> WRITTEN TASK
Your answer consists of the lines in the data that contain "turned". Copy each of them.

Image change detection data
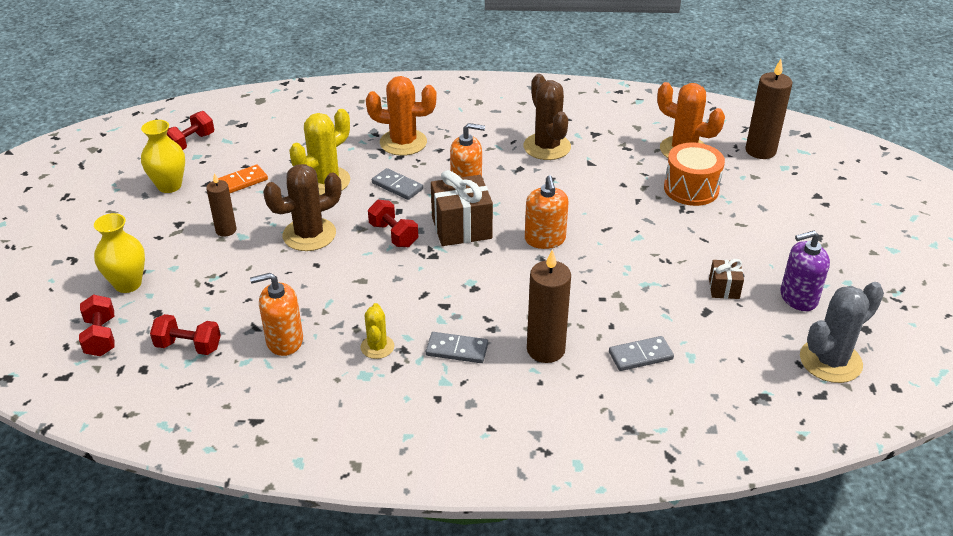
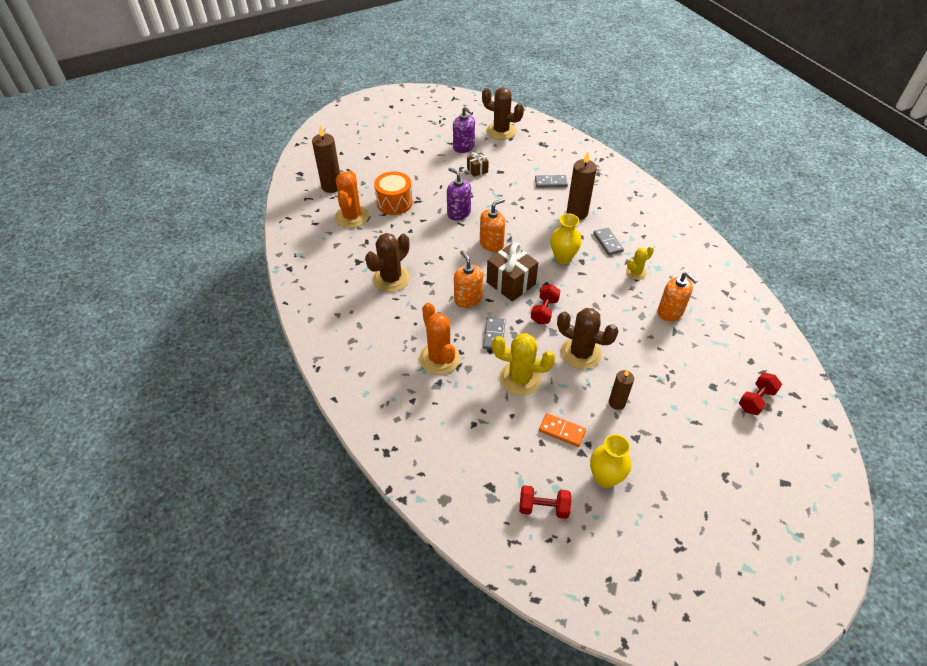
camera: 120 degrees left, 10 degrees up
yellow vase [94,213,145,293] -> yellow vase moved to [551,213,582,264]
red dumbbell [150,314,221,355] -> none
grey domino [609,336,674,371] -> grey domino turned 45 degrees counterclockwise [535,175,568,188]
grey cactus [800,282,884,383] -> brown cactus [482,88,524,140]
none -> purple soap dispenser [447,167,471,220]

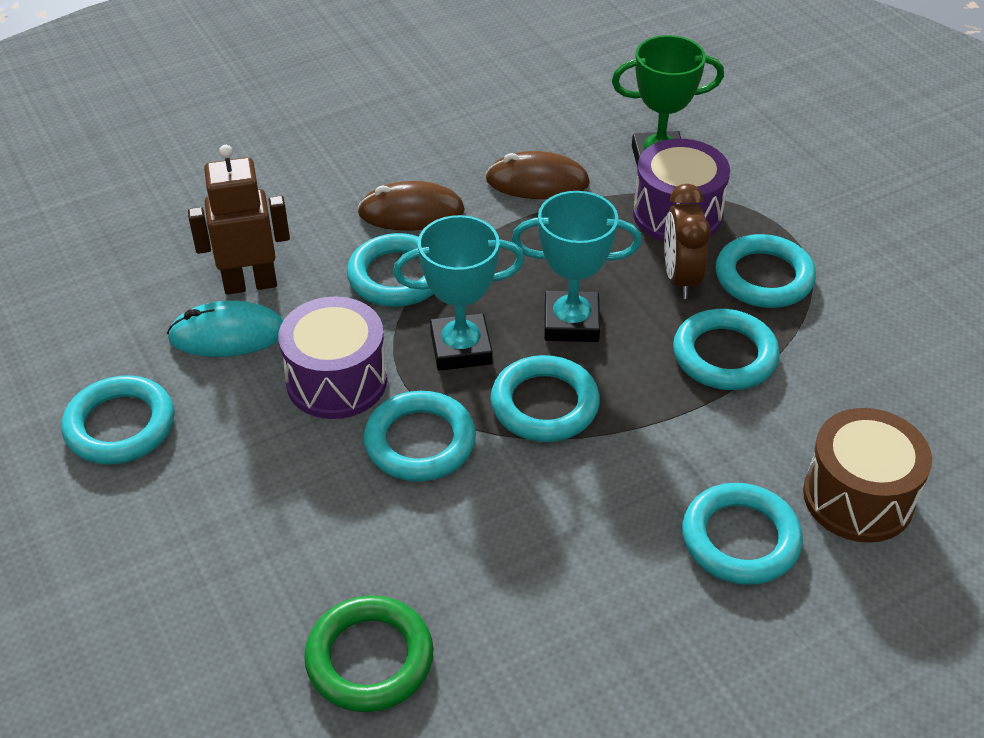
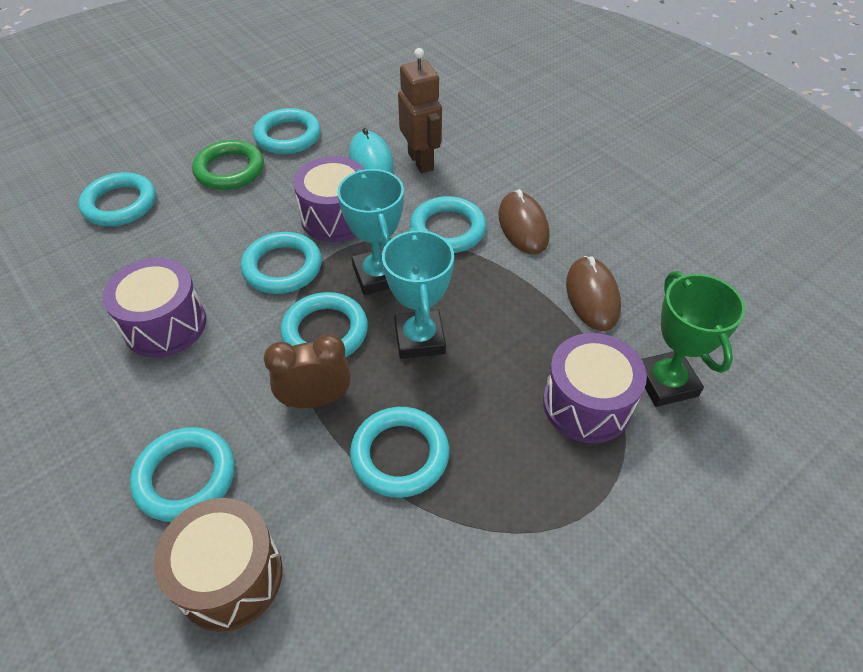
camera: 80 degrees right, 5 degrees up
green ring [304,595,434,712] -> green ring moved to [192,140,264,190]
brown clock [664,184,711,299] -> brown clock moved to [264,334,350,408]
turquoise ring [716,234,816,308] -> turquoise ring moved to [78,172,156,226]
none -> purple drum [102,258,206,358]

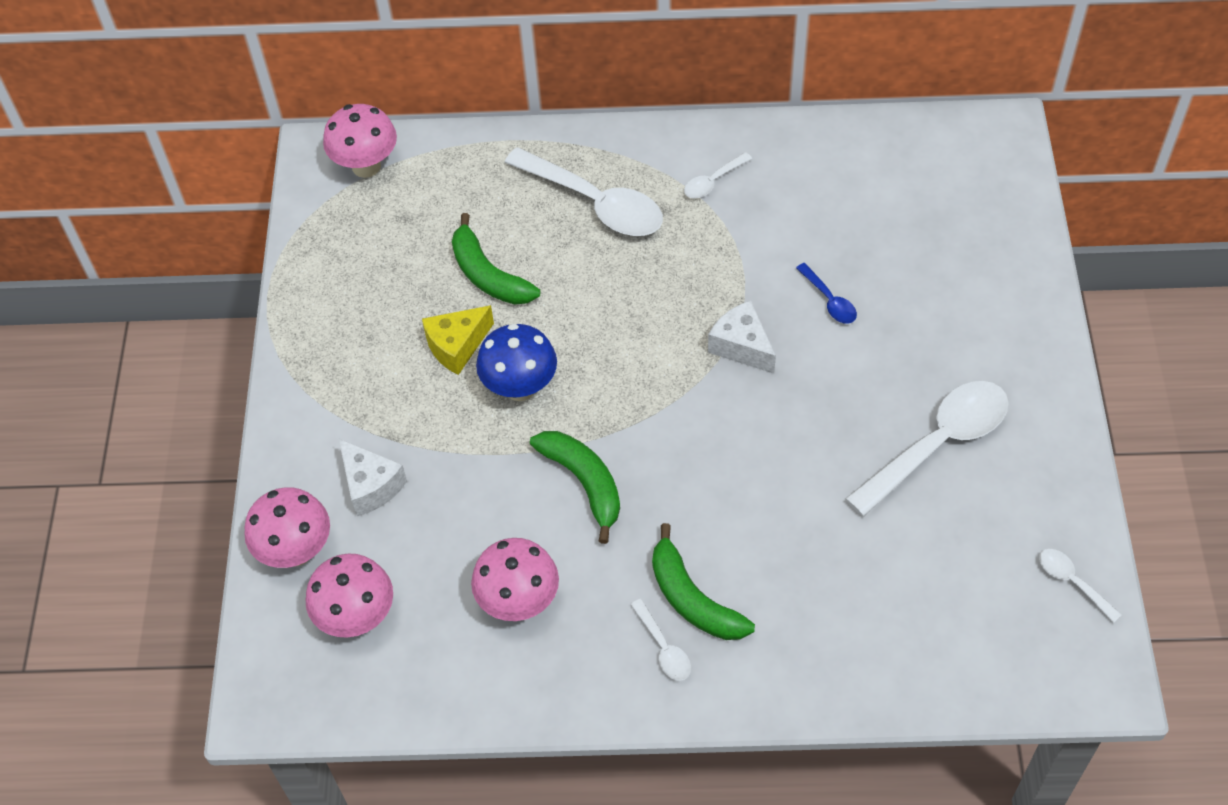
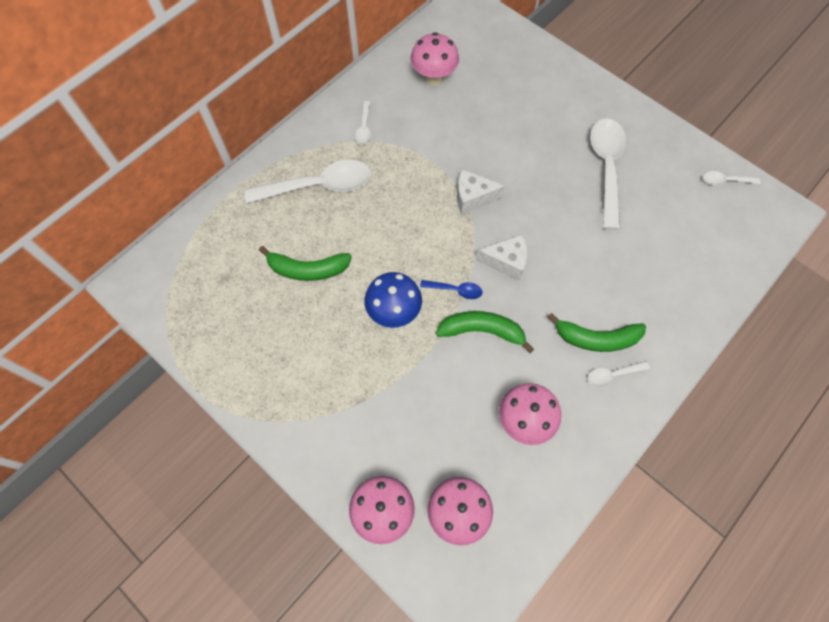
camera: 50 degrees left, 10 degrees up
pink mushroom [323,104,397,178] -> pink mushroom moved to [410,32,459,86]
white cheese [339,439,407,516] -> white cheese moved to [476,234,527,280]
yellow cheese [422,305,494,375] -> none
white spoon [631,599,691,681] -> white spoon turned 150 degrees clockwise [588,361,650,387]
blue spoon [796,263,857,324] -> blue spoon moved to [420,280,482,299]

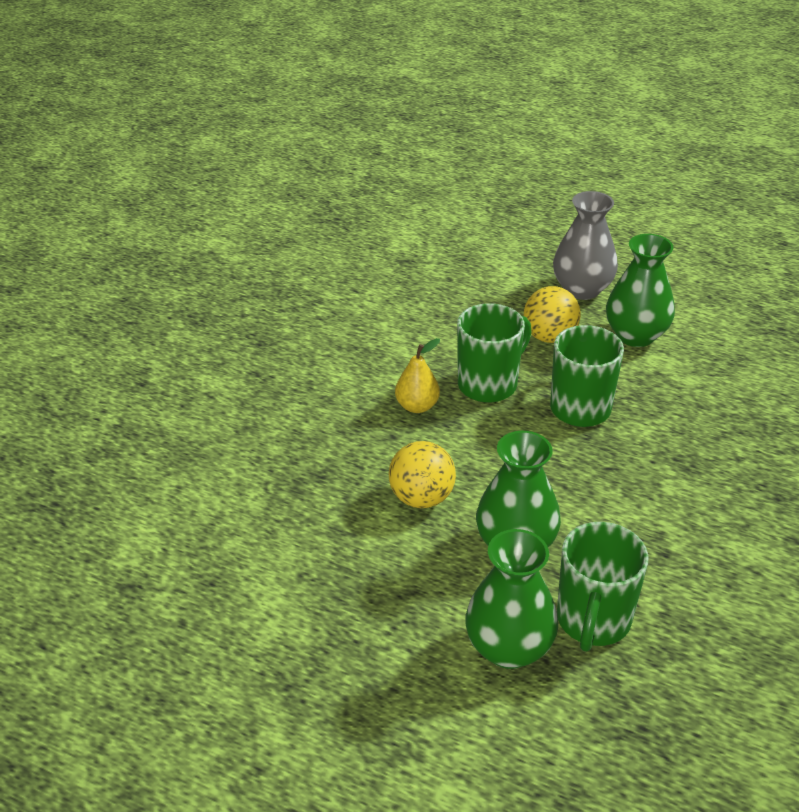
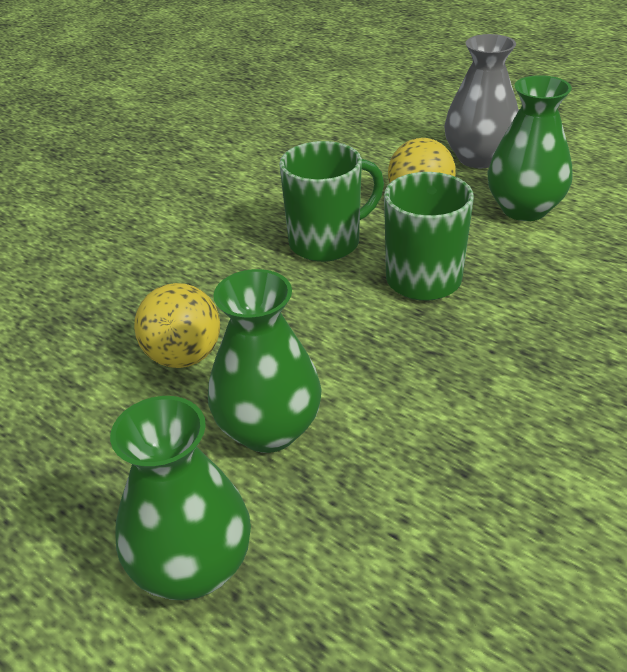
camera: 15 degrees right, 0 degrees up
yellow pear [395,338,440,413] -> none
green mug [557,522,649,652] -> none

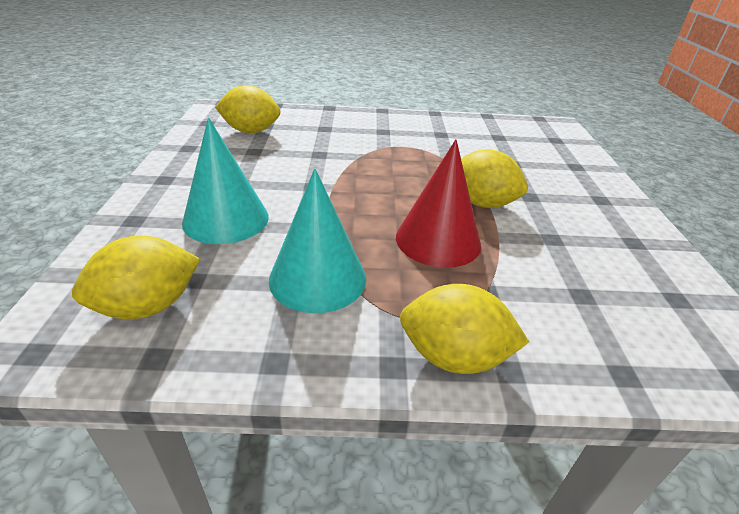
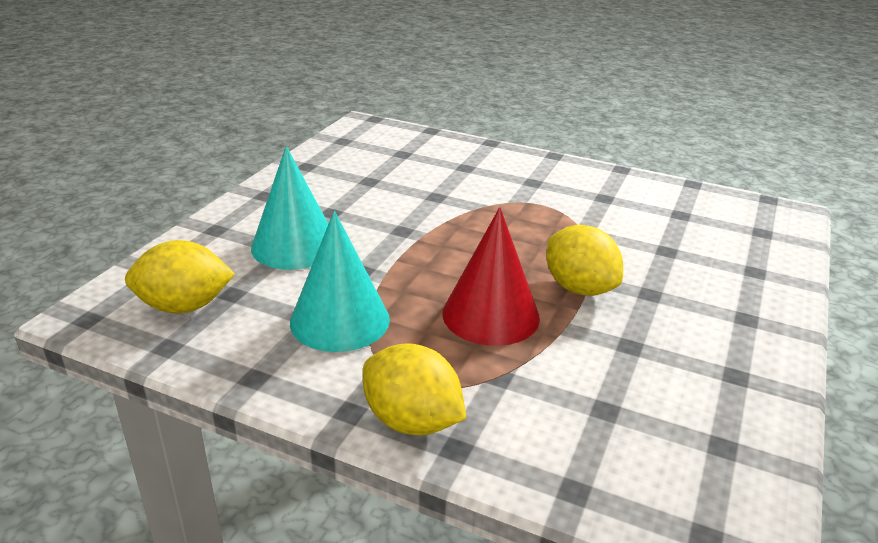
camera: 25 degrees right, 5 degrees down
yellow lemon [215,85,281,133] -> none

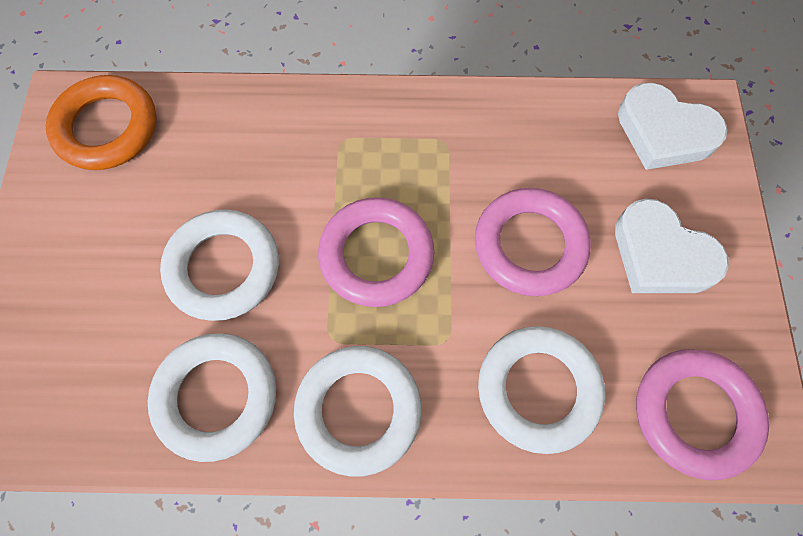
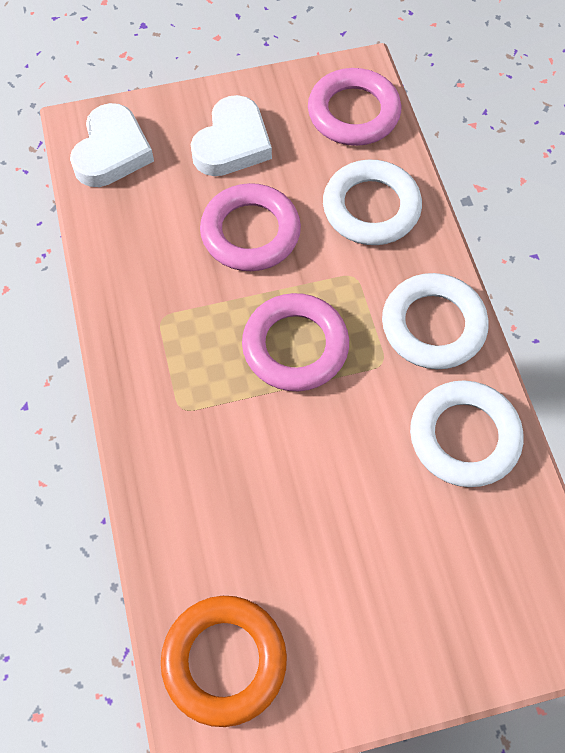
camera: 105 degrees left, 5 degrees down
white ring [160,209,279,321] -> none

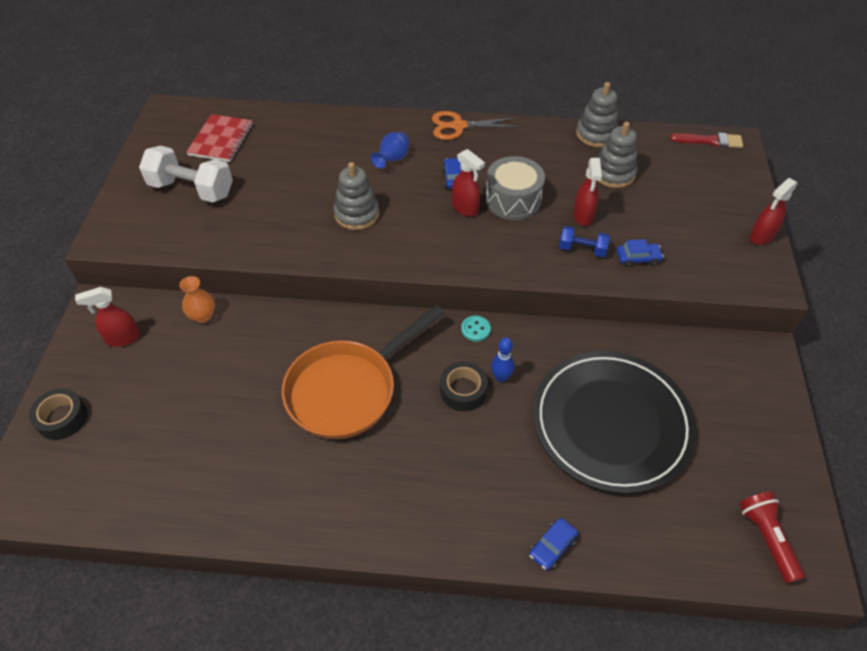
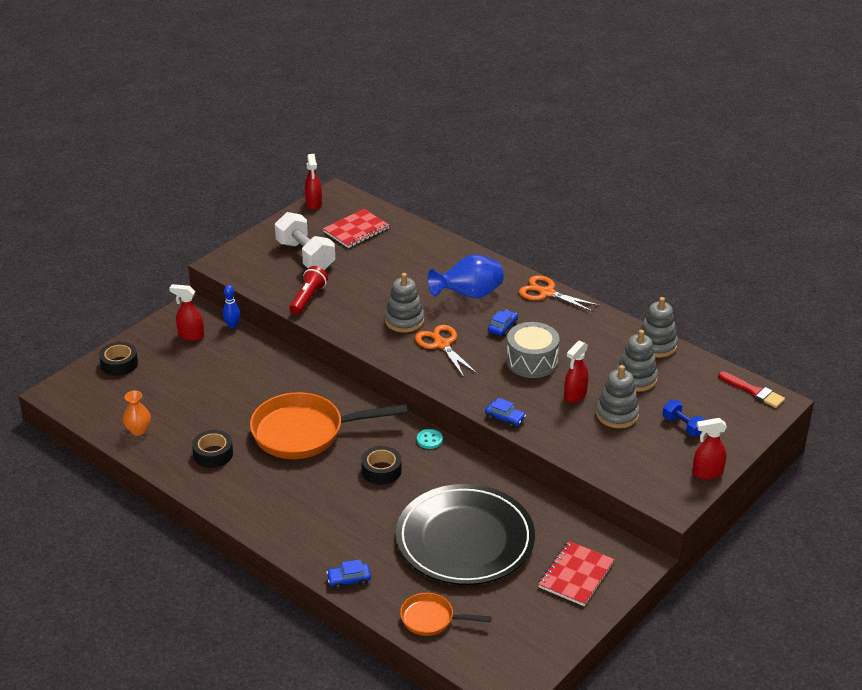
camera: 35 degrees right, 15 degrees down
orange vase [179,276,215,323] -> orange vase moved to [123,391,151,435]
blue vase [371,132,409,169] -> blue vase [428,254,504,299], size x1.72
red spray bottle [452,149,485,217] -> red spray bottle moved to [305,154,322,210]
blue bowling pin [491,338,514,382] -> blue bowling pin moved to [223,285,240,329]
blue dumbbell [559,226,610,257] -> blue dumbbell moved to [663,400,706,436]
blue car [617,239,664,267] -> blue car moved to [485,398,526,428]
red flashlight [739,491,805,583] -> red flashlight moved to [289,266,328,315]
none -> black tape [192,430,233,468]
none -> orange pan [400,593,492,636]
none -> orange scissors [415,325,478,377]
none -> red notebook [538,541,614,606]
none -> grey stacking toy [596,365,640,428]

> RESULT
grey domino [609,336,674,371] -> grey domino turned 45 degrees counterclockwise [535,175,568,188]
white spoon [631,599,691,681] -> white spoon turned 150 degrees clockwise [588,361,650,387]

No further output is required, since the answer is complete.